Below are some entries. Work out how many of their lines hold the word "blue", and write that number alone.

=== DATA UNDER STUDY ===
▬▬▬

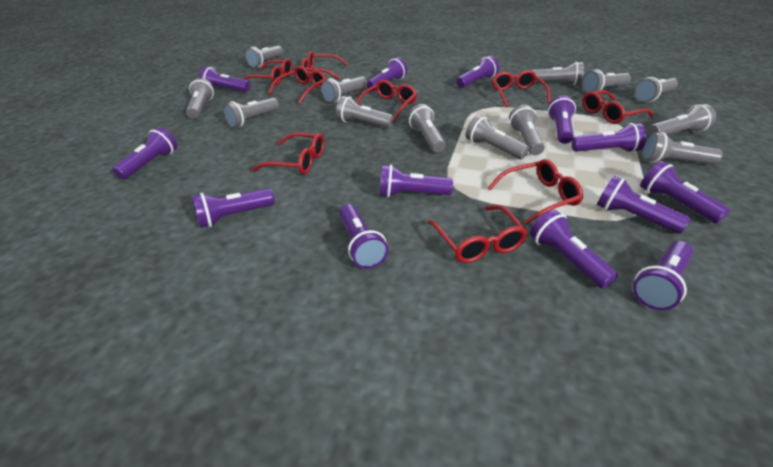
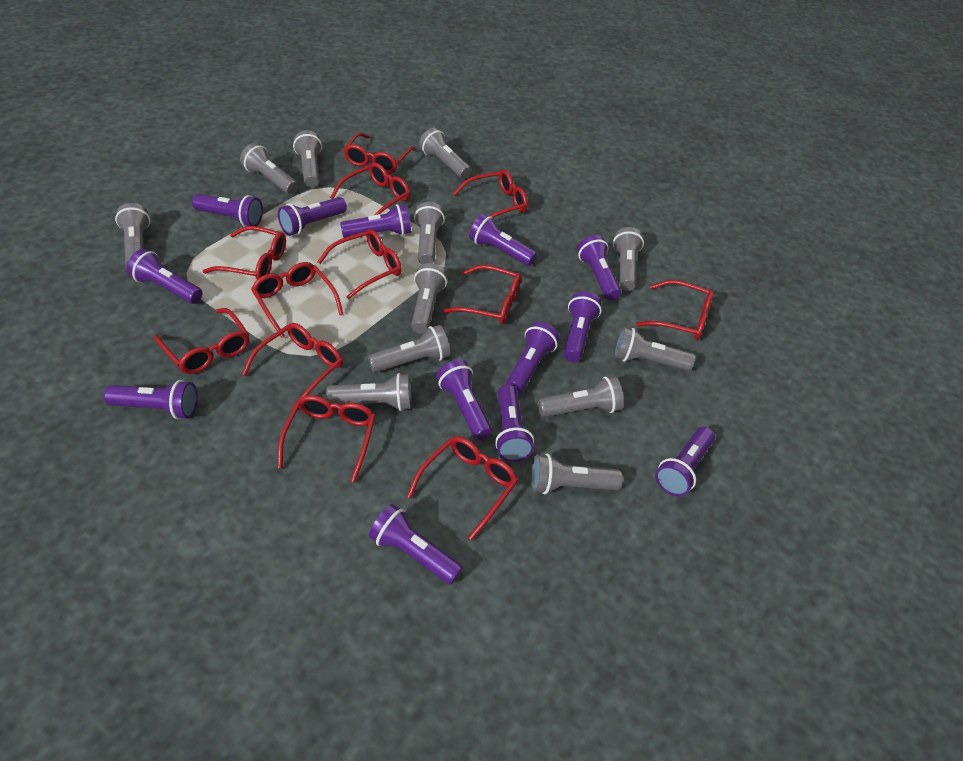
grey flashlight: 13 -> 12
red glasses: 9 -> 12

▬▬▬

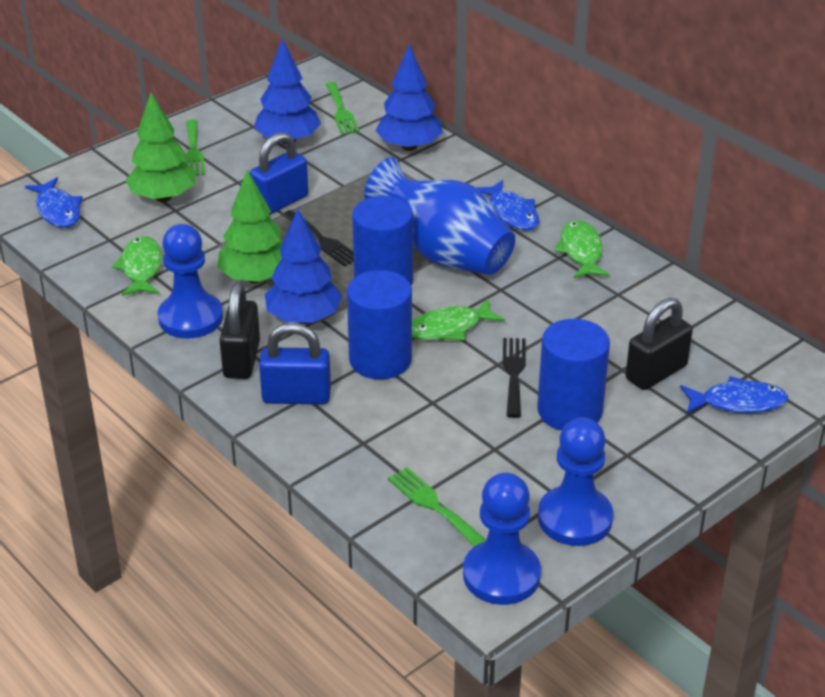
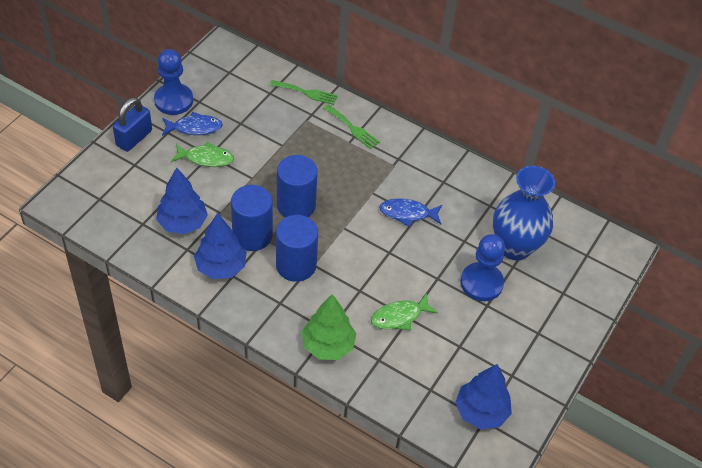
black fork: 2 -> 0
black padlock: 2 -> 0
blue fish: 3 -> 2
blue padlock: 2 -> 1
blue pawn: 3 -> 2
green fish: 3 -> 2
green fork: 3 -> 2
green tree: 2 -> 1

▬▬▬

=== SOLUTION TO THE EXERCISE ===
3